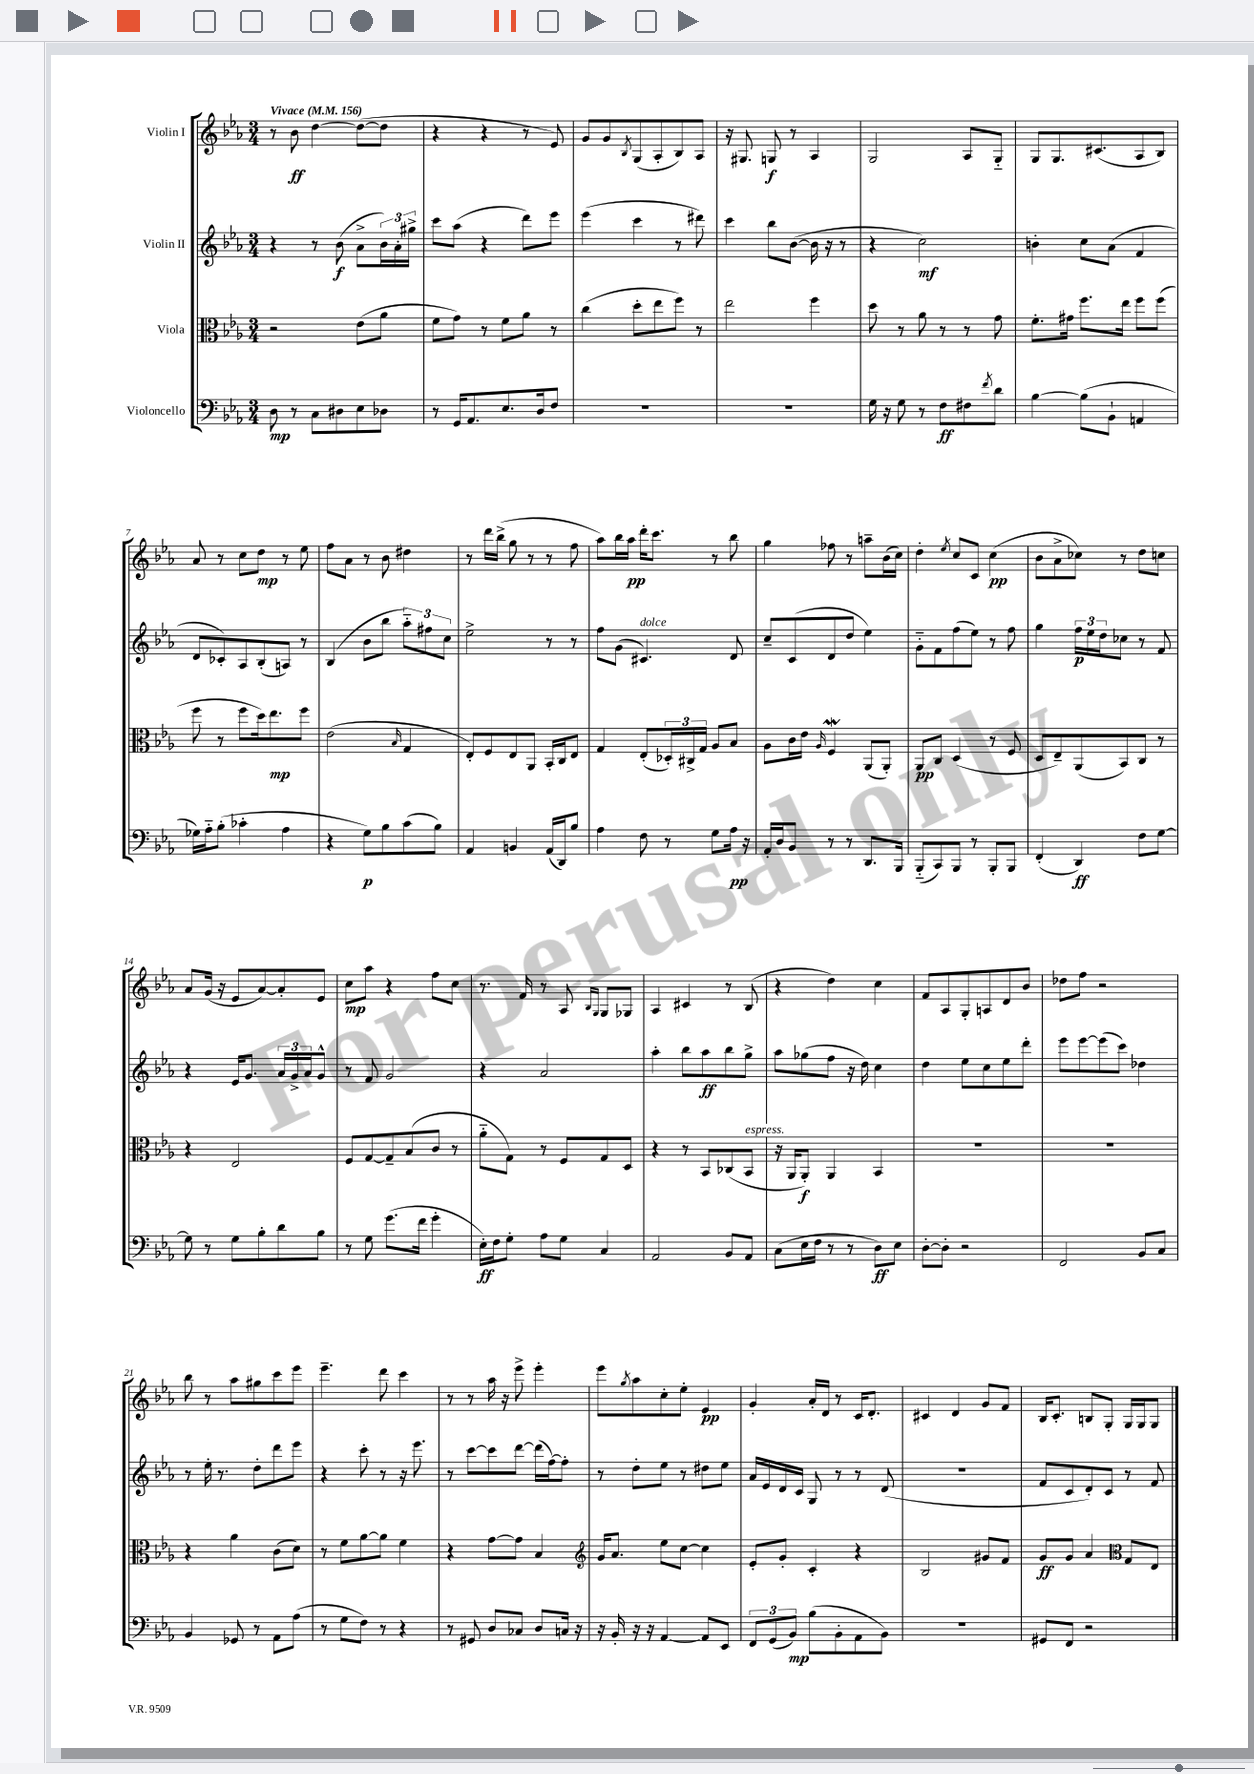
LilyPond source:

<<
\new StaffGroup <<
\new Staff = "s0" \with { instrumentName = "Violin I" } {
    \clef treble \key ees \major \numericTimeSignature \time 3/4 \tempo "Vivace" 4 = 156
    r8 bes'8\ff d''4~ d''8~( d''8 |
    r4 r4 r8 ees'8) |
    g'8 g'8 \acciaccatura { bes8 } g8( aes8-. bes8) aes8 |
    r16 gis8. g8\f r8 aes4 |
    g2 aes8 g8-_ |
    g8 g8. cis'8.( aes8 bes8) |
    aes'8 r8 c''8 d''8\mp r8 ees''8 |
    f''8 aes'8 r8 bes'8 dis''4 |
    r8 d'''16 bes''16->( g''8 r8 r8 f''8 |
    aes''8) bes''16 aes''16\pp d'''16-. c'''8. r8 bes''8 |
    g''4 fes''8 r8 a''8-- bes'16( c''16) |
    d''4-. \acciaccatura { ees''8 } c''8 c'8 c''4\pp( |
    bes'8 aes'8-> ces''8) r8 d''8 c''8 |
    aes'8 g'16( r16 ees'8 aes'8~) aes'8-. ees'8 |
    c''8\mp aes''8 r4 f''8 c''8 |
    r8. f'16 r8 aes8 \grace { bes16 g16 } g8 ges8 |
    aes4 cis'4 r8 bes8( |
    r4 d''4) c''4 |
    f'8 aes8 g8-. a8 d'8 bes'8 |
    des''8 f''8 r2 |
    bes''8 r8 aes''8 gis''8 c'''8 ees'''8 |
    ees'''4.-- d'''8 c'''4 |
    r8 r8 aes''16 r16 ees'''8-> ees'''4-. |
    ees'''8 \acciaccatura { g''8 } aes''8 c''8-. ees''8-. ees'4\pp |
    g'4-. aes'16-. d'16 r8 c'16 d'8.-. |
    cis'4 d'4 g'8 f'8 |
    bes16 c'8.-. b8 g8-. g16 g16 g8 \bar "|." |
}
\new Staff = "s1" \with { instrumentName = "Violin II" } {
    \clef treble \key ees \major \numericTimeSignature \time 3/4
    r4 r8 bes'8\f( aes'8-> \tuplet 3/2 { bes'16) aes'16-. gis''16-> } |
    c'''8 aes''8( r4 d'''8) ees'''8 |
    ees'''4( c'''4 r8 dis'''8) |
    c'''4 bes''8 bes'8~( bes'16 r16 r8 |
    r4 c''2\mf) |
    b'4-. c''8 aes'8( f'4 |
    d'8 ces'8-.) aes8 bes8-.( a8) r8 |
    bes4( bes'8 bes''8 \tuplet 3/2 { aes''8-_) fis''8 c''8 } |
    ees''2-> r8 r8 |
    f''8 g'8( cis'4.^\markup { \italic "dolce" }) d'8 |
    c''8-- c'8( d'8 d''8 ees''4) |
    g'8-_ f'8 f''8( ees''8) r8 f''8 |
    g''4 \tuplet 3/2 { f''16\p ees''16 d''16 } ces''8 r8 f'8 |
    r4 ees'16 g'8. \tuplet 3/2 { aes'16 g'16-> aes'16 } g'8-^ |
    r8 f'8 g'2 |
    r4 aes'2 |
    aes''4-. bes''8 aes''8\ff bes''8 g''8-> |
    aes''8 ges''8( f''8 r16 d''16) c''4 |
    d''4 ees''8 c''8 ees''8 d'''8-. |
    ees'''8 ees'''8~ ees'''8( c'''8) des''4 |
    r8 ees''16-. r8. d''8-. d'''8 ees'''8 |
    r4 c'''8-. r8 r16 ees'''8. |
    r8 c'''8~ c'''8 d'''8~ d'''16( f''16~) f''8-. |
    r8 d''8-. ees''8 r8 dis''8 ees''8 |
    aes'16 ees'16 d'16 c'16 g8 r8 r8 d'8( |
    R2. |
    f'8 c'8 d'8-.) c'8 r8 f'8 \bar "|." |
}
\new Staff = "s2" \with { instrumentName = "Viola" } {
    \clef alto \key ees \major \numericTimeSignature \time 3/4
    r2 ees'8( aes'8 |
    f'8 g'8) r8 f'8 aes'8 r8 |
    c''4( d''8-. ees''8 f''8) r8 |
    ees''2 f''4 |
    d''8 r8 aes'8 r8 r8 g'8 |
    f'8.-. gis'16 f''8. ees''16 f''8 f''8( |
    f''8 r8 f''8 d''16) ees''8.\mp f''8 |
    ees'2( \grace { bes16 } g4 |
    ees8-.) f8 ees8 aes,8 bes,16-. c16 ees8 |
    g4 ees8-.( \tuplet 3/2 { des16-.) cis16-> g16 } aes8 bes8 |
    aes8 c'16 ees'16 \grace { aes16 } f4\mordent aes,8( aes,8-.) |
    aes,8\pp c8 d4( r8 f8 |
    d8 ees8--) aes,8( bes,8) c8 r8 |
    r4 ees2 |
    f8 g8~ g8-- bes8( c'8 r8 |
    aes'8-_ g8) r8 f8 g8 d8 |
    r4 r8 bes,8 ces8( bes,8^\markup { \italic "espress." } |
    r16 aes,16 aes,8-.\f) aes,4 bes,4 |
    R2. |
    R2. |
    r4 aes'4 c'8( d'8) |
    r8 f'8 aes'8~ aes'8 f'4 |
    r4 g'8~ g'8 bes4 |
    \clef treble g'16 aes'8. ees''8 c''8~ c''4 |
    ees'8-. g'8-. c'4-. r4 |
    bes2 gis'8 f'8 |
    g'8\ff g'8 aes'4 \clef alto g8 ees8 \bar "|." |
}
\new Staff = "s3" \with { instrumentName = "Violoncello" } {
    \clef bass \key ees \major \numericTimeSignature \time 3/4
    d8\mp r8 c8 dis8 ees8 des8 |
    r8 g,16 aes,8. ees8. d16 f8 |
    R2. |
    R2. |
    g16 r16 g8 r8 f8\ff fis8 \acciaccatura { f'8 } d'8 |
    bes4~ bes8( bes,8-! a,4 |
    ges16) aes16-_ bes8-.( ces'4-. aes4 |
    r4 g8\p) bes8 c'8( bes8) |
    aes,4 b,4 aes,16( d,16) bes8 |
    aes4 f8 r8 g8 aes16\pp r16 |
    aes,16-. d16 bes,8 r8 r8 d,8. bes,,16 |
    bes,,8-_( c,8) bes,,8 r8 bes,,8-. bes,,8 |
    f,4-.( d,4\ff) f8 g8~ |
    g8 r8 g8 bes8-. d'8 bes8 |
    r8 g8 g'8.( f'16 g'4-. |
    ees16-.\ff) f16 g8-. aes8 g8 c4 |
    aes,2 bes,8 aes,8 |
    c8( ees16 f16 r8 r8 d8\ff) ees8 |
    d8~-. d8-. r2 |
    f,2 bes,8 c8 |
    bes,4 ges,8 r8 aes,8 aes8( |
    r8 g8 f8) r8 r4 |
    r8 gis,8 d8 ces8 d8 c16 r16 |
    r16 bes,16-. r16 r16 aes,4~ aes,8 ees,8 |
    \tuplet 3/2 { f,8 g,8( bes,8\mp) } bes8( bes,8-. aes,8 bes,8) |
    R2. |
    gis,8 f,8 r2 \bar "|." |
}
>>
>>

- _Problem statement_: Count the lines in the rows above that contain the string "treble". Reply with the number alone.

- _The output_: 3